▶ **Data to examine**
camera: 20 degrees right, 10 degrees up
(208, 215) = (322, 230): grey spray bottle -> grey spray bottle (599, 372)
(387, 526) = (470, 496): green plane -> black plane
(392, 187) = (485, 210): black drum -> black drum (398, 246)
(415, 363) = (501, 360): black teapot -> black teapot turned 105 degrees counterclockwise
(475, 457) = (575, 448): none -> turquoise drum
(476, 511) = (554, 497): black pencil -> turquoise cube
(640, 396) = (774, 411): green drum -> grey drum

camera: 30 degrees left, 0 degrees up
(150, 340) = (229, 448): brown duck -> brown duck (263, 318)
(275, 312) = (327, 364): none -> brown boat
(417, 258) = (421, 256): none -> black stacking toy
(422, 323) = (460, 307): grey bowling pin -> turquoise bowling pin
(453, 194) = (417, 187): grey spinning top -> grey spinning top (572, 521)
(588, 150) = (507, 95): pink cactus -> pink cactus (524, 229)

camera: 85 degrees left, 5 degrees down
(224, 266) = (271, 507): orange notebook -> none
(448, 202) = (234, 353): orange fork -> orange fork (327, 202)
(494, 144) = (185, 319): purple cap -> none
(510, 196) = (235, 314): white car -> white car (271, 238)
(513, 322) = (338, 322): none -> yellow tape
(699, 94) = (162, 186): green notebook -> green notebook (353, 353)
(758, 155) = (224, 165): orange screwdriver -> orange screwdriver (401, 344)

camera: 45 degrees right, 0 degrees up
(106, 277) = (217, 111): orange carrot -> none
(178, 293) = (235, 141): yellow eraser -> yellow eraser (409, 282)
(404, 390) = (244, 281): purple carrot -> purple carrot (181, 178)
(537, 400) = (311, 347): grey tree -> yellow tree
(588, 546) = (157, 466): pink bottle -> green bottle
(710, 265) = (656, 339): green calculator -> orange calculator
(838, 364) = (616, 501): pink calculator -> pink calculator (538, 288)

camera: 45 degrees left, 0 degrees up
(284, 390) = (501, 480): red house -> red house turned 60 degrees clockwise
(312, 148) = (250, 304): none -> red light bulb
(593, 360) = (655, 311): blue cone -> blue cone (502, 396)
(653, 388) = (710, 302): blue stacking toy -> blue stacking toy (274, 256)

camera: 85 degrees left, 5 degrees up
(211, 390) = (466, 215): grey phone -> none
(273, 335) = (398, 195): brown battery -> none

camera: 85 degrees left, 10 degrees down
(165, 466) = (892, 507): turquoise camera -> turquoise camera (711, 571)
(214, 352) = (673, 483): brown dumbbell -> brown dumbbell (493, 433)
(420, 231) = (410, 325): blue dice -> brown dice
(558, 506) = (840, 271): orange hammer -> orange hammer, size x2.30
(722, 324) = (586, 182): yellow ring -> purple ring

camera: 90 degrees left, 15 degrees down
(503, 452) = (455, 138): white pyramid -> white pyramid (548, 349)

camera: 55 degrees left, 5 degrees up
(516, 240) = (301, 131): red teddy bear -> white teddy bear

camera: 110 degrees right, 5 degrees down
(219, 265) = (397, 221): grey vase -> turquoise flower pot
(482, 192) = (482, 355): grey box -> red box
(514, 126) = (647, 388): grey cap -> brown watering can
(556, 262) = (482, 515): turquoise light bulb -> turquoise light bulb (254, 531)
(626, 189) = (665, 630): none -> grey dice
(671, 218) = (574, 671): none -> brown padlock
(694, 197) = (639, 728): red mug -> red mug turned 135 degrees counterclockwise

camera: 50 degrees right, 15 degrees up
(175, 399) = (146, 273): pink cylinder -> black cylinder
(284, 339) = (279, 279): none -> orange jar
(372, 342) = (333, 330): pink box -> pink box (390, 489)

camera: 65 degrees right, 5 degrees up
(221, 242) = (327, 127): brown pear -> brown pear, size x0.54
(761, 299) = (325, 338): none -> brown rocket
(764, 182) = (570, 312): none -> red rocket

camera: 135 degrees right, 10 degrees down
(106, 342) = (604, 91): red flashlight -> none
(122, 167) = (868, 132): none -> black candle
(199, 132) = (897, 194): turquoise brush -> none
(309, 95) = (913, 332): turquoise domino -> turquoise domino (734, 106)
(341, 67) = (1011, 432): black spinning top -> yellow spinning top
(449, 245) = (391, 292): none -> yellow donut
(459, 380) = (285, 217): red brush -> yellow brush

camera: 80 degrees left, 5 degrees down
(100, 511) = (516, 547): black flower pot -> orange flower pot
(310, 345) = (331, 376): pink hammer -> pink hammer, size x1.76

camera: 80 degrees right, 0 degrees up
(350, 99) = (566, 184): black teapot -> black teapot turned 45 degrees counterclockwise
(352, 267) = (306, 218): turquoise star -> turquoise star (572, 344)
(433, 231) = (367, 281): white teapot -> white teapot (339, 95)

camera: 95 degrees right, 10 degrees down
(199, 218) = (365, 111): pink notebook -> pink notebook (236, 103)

▶ **Exercise objective**
Please give each line above again, word for word.

▶ **Answer area**
camera: 20 degrees right, 10 degrees up
(208, 215) = (322, 230): grey spray bottle -> grey spray bottle (599, 372)
(387, 526) = (470, 496): green plane -> black plane
(392, 187) = (485, 210): black drum -> black drum (398, 246)
(415, 363) = (501, 360): black teapot -> black teapot turned 105 degrees counterclockwise
(475, 457) = (575, 448): none -> turquoise drum
(476, 511) = (554, 497): black pencil -> turquoise cube
(640, 396) = (774, 411): green drum -> grey drum

camera: 30 degrees left, 0 degrees up
(150, 340) = (229, 448): brown duck -> brown duck (263, 318)
(275, 312) = (327, 364): none -> brown boat
(417, 258) = (421, 256): none -> black stacking toy
(422, 323) = (460, 307): grey bowling pin -> turquoise bowling pin
(453, 194) = (417, 187): grey spinning top -> grey spinning top (572, 521)
(588, 150) = (507, 95): pink cactus -> pink cactus (524, 229)

camera: 85 degrees left, 5 degrees down
(224, 266) = (271, 507): orange notebook -> none
(448, 202) = (234, 353): orange fork -> orange fork (327, 202)
(494, 144) = (185, 319): purple cap -> none
(510, 196) = (235, 314): white car -> white car (271, 238)
(513, 322) = (338, 322): none -> yellow tape
(699, 94) = (162, 186): green notebook -> green notebook (353, 353)
(758, 155) = (224, 165): orange screwdriver -> orange screwdriver (401, 344)

camera: 45 degrees right, 0 degrees up
(106, 277) = (217, 111): orange carrot -> none
(178, 293) = (235, 141): yellow eraser -> yellow eraser (409, 282)
(404, 390) = (244, 281): purple carrot -> purple carrot (181, 178)
(537, 400) = (311, 347): grey tree -> yellow tree
(588, 546) = (157, 466): pink bottle -> green bottle
(710, 265) = (656, 339): green calculator -> orange calculator
(838, 364) = (616, 501): pink calculator -> pink calculator (538, 288)

camera: 45 degrees left, 0 degrees up
(284, 390) = (501, 480): red house -> red house turned 60 degrees clockwise
(312, 148) = (250, 304): none -> red light bulb
(593, 360) = (655, 311): blue cone -> blue cone (502, 396)
(653, 388) = (710, 302): blue stacking toy -> blue stacking toy (274, 256)

camera: 85 degrees left, 5 degrees up
(211, 390) = (466, 215): grey phone -> none
(273, 335) = (398, 195): brown battery -> none

camera: 85 degrees left, 10 degrees down
(165, 466) = (892, 507): turquoise camera -> turquoise camera (711, 571)
(214, 352) = (673, 483): brown dumbbell -> brown dumbbell (493, 433)
(420, 231) = (410, 325): blue dice -> brown dice
(558, 506) = (840, 271): orange hammer -> orange hammer, size x2.30
(722, 324) = (586, 182): yellow ring -> purple ring

camera: 90 degrees left, 15 degrees down
(503, 452) = (455, 138): white pyramid -> white pyramid (548, 349)

camera: 55 degrees left, 5 degrees up
(516, 240) = (301, 131): red teddy bear -> white teddy bear

camera: 110 degrees right, 5 degrees down
(219, 265) = (397, 221): grey vase -> turquoise flower pot
(482, 192) = (482, 355): grey box -> red box
(514, 126) = (647, 388): grey cap -> brown watering can
(556, 262) = (482, 515): turquoise light bulb -> turquoise light bulb (254, 531)
(626, 189) = (665, 630): none -> grey dice
(671, 218) = (574, 671): none -> brown padlock
(694, 197) = (639, 728): red mug -> red mug turned 135 degrees counterclockwise

camera: 50 degrees right, 15 degrees up
(175, 399) = (146, 273): pink cylinder -> black cylinder
(284, 339) = (279, 279): none -> orange jar
(372, 342) = (333, 330): pink box -> pink box (390, 489)

camera: 65 degrees right, 5 degrees up
(221, 242) = (327, 127): brown pear -> brown pear, size x0.54
(761, 299) = (325, 338): none -> brown rocket
(764, 182) = (570, 312): none -> red rocket

camera: 135 degrees right, 10 degrees down
(106, 342) = (604, 91): red flashlight -> none
(122, 167) = (868, 132): none -> black candle
(199, 132) = (897, 194): turquoise brush -> none
(309, 95) = (913, 332): turquoise domino -> turquoise domino (734, 106)
(341, 67) = (1011, 432): black spinning top -> yellow spinning top
(449, 245) = (391, 292): none -> yellow donut
(459, 380) = (285, 217): red brush -> yellow brush

camera: 80 degrees left, 5 degrees down
(100, 511) = (516, 547): black flower pot -> orange flower pot
(310, 345) = (331, 376): pink hammer -> pink hammer, size x1.76

camera: 80 degrees right, 0 degrees up
(350, 99) = (566, 184): black teapot -> black teapot turned 45 degrees counterclockwise
(352, 267) = (306, 218): turquoise star -> turquoise star (572, 344)
(433, 231) = (367, 281): white teapot -> white teapot (339, 95)

camera: 95 degrees right, 10 degrees down
(199, 218) = (365, 111): pink notebook -> pink notebook (236, 103)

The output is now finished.